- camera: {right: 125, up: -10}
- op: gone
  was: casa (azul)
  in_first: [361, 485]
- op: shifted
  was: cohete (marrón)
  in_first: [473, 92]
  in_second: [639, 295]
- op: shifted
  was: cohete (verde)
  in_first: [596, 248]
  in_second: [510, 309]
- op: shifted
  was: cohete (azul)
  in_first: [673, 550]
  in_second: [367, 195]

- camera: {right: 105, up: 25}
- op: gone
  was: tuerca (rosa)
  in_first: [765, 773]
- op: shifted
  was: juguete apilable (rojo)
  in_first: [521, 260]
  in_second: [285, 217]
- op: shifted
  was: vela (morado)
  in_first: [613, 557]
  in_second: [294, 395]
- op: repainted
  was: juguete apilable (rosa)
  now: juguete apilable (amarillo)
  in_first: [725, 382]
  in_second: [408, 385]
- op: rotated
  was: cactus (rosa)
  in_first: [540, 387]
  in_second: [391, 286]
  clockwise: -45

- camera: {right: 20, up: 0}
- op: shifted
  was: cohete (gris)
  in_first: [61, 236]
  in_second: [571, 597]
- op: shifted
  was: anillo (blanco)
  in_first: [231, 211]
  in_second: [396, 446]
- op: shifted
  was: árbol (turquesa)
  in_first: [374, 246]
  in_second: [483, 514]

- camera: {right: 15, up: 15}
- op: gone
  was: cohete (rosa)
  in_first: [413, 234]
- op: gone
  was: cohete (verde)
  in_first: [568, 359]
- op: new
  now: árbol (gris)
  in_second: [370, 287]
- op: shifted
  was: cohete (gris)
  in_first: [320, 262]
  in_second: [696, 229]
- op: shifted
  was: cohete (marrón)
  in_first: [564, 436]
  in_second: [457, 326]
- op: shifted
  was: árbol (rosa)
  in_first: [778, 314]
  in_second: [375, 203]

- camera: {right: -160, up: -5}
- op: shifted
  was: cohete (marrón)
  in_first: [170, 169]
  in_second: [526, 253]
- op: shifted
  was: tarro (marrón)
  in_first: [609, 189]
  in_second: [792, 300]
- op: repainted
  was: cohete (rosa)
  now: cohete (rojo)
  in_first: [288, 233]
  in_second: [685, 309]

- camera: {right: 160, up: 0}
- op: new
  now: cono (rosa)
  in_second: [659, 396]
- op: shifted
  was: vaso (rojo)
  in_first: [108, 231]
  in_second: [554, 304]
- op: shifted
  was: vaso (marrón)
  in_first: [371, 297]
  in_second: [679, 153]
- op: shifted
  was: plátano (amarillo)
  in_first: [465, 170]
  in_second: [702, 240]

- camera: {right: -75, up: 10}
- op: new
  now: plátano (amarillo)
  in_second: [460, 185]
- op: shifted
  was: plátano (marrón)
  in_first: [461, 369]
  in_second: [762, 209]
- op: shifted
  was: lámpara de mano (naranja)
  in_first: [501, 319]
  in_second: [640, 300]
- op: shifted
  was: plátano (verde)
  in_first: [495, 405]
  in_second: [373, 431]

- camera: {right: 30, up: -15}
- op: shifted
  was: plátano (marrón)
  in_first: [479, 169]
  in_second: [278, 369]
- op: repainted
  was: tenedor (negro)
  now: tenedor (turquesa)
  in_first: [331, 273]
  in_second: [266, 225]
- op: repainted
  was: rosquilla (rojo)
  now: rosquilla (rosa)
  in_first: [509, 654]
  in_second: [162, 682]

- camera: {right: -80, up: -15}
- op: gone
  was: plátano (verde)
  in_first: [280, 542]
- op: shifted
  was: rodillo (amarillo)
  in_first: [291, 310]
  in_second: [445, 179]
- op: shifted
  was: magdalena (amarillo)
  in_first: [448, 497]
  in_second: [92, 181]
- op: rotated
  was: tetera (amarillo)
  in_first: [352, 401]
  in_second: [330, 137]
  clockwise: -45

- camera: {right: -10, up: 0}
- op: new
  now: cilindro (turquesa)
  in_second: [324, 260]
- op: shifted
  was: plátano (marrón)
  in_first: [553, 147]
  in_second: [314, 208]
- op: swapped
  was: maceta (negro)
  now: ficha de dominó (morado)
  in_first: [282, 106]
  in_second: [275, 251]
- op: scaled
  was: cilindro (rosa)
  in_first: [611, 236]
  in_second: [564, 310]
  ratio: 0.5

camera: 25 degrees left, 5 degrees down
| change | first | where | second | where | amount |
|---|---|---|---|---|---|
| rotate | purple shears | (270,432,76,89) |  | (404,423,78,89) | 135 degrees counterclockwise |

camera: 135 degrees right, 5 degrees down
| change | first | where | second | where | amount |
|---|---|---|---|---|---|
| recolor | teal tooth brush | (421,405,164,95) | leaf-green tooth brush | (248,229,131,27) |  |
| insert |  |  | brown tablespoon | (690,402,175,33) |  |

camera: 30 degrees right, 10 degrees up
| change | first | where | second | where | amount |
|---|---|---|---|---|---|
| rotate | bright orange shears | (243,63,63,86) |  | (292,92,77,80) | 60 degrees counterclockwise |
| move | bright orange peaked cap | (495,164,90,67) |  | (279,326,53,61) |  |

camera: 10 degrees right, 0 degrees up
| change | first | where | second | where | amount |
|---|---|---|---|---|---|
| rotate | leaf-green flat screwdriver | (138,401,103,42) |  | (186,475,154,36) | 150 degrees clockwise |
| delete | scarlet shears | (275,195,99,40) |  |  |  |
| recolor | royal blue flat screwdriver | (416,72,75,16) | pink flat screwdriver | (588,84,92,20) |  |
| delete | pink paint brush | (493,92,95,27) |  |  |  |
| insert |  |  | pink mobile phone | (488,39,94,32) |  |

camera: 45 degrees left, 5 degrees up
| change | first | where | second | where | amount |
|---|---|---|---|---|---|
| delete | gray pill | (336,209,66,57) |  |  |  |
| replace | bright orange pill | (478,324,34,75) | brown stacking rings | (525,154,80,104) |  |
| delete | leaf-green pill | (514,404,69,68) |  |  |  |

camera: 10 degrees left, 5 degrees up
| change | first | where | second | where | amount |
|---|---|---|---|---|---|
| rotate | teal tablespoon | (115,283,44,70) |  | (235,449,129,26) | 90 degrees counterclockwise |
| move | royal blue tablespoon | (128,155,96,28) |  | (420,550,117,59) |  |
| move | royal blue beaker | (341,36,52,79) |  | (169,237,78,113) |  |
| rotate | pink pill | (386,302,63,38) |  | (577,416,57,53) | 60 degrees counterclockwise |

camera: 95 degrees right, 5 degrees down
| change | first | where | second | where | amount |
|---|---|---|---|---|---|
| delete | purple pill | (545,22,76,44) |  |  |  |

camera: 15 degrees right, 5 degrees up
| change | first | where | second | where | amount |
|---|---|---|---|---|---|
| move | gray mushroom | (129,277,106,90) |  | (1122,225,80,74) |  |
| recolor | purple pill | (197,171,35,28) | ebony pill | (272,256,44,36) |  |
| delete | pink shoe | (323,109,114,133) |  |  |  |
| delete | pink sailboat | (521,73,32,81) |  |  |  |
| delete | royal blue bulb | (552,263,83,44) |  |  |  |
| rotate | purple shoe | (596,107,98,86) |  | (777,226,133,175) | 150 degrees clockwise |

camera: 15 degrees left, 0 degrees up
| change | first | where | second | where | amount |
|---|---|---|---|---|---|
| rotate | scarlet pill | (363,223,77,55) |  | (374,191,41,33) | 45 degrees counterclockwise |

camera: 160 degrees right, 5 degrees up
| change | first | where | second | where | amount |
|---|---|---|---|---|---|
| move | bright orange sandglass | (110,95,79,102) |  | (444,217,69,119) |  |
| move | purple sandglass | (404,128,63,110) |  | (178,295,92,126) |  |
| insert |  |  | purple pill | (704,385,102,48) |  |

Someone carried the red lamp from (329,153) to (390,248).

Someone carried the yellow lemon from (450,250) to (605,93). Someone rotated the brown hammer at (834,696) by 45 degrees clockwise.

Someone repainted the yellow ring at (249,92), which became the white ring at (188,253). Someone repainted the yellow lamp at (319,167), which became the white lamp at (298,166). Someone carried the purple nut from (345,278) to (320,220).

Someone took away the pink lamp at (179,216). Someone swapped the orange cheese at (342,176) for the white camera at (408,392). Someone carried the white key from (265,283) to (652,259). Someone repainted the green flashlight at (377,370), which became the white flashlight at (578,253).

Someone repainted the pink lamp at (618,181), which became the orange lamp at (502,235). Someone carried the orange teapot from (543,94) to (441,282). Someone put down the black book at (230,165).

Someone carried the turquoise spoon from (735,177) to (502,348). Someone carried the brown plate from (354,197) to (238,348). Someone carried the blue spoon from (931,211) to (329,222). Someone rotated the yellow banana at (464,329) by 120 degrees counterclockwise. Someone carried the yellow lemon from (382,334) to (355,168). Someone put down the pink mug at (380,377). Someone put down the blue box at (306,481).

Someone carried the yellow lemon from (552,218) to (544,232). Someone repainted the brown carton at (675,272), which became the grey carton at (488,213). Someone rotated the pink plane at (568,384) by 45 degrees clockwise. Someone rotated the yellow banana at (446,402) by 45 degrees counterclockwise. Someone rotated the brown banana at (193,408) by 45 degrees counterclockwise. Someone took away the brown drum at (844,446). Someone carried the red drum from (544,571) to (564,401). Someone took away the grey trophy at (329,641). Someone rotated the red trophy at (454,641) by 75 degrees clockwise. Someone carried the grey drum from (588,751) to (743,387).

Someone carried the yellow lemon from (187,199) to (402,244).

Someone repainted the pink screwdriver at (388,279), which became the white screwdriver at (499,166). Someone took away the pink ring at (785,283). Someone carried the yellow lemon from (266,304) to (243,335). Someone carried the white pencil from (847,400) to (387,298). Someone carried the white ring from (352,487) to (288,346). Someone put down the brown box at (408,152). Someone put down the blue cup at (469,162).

++++++++

• **WORK TO COMPLETE**:
Please make an exact copy of the lines above from the line with "in_second: [554, 304]" through the line with "135 degrees counterclockwise |", both ends included.

• **RESPONSE TO THIS TASK**:
  in_second: [554, 304]
- op: shifted
  was: vaso (marrón)
  in_first: [371, 297]
  in_second: [679, 153]
- op: shifted
  was: plátano (amarillo)
  in_first: [465, 170]
  in_second: [702, 240]

- camera: {right: -75, up: 10}
- op: new
  now: plátano (amarillo)
  in_second: [460, 185]
- op: shifted
  was: plátano (marrón)
  in_first: [461, 369]
  in_second: [762, 209]
- op: shifted
  was: lámpara de mano (naranja)
  in_first: [501, 319]
  in_second: [640, 300]
- op: shifted
  was: plátano (verde)
  in_first: [495, 405]
  in_second: [373, 431]

- camera: {right: 30, up: -15}
- op: shifted
  was: plátano (marrón)
  in_first: [479, 169]
  in_second: [278, 369]
- op: repainted
  was: tenedor (negro)
  now: tenedor (turquesa)
  in_first: [331, 273]
  in_second: [266, 225]
- op: repainted
  was: rosquilla (rojo)
  now: rosquilla (rosa)
  in_first: [509, 654]
  in_second: [162, 682]

- camera: {right: -80, up: -15}
- op: gone
  was: plátano (verde)
  in_first: [280, 542]
- op: shifted
  was: rodillo (amarillo)
  in_first: [291, 310]
  in_second: [445, 179]
- op: shifted
  was: magdalena (amarillo)
  in_first: [448, 497]
  in_second: [92, 181]
- op: rotated
  was: tetera (amarillo)
  in_first: [352, 401]
  in_second: [330, 137]
  clockwise: -45

- camera: {right: -10, up: 0}
- op: new
  now: cilindro (turquesa)
  in_second: [324, 260]
- op: shifted
  was: plátano (marrón)
  in_first: [553, 147]
  in_second: [314, 208]
- op: swapped
  was: maceta (negro)
  now: ficha de dominó (morado)
  in_first: [282, 106]
  in_second: [275, 251]
- op: scaled
  was: cilindro (rosa)
  in_first: [611, 236]
  in_second: [564, 310]
  ratio: 0.5

camera: 25 degrees left, 5 degrees down
| change | first | where | second | where | amount |
|---|---|---|---|---|---|
| rotate | purple shears | (270,432,76,89) |  | (404,423,78,89) | 135 degrees counterclockwise |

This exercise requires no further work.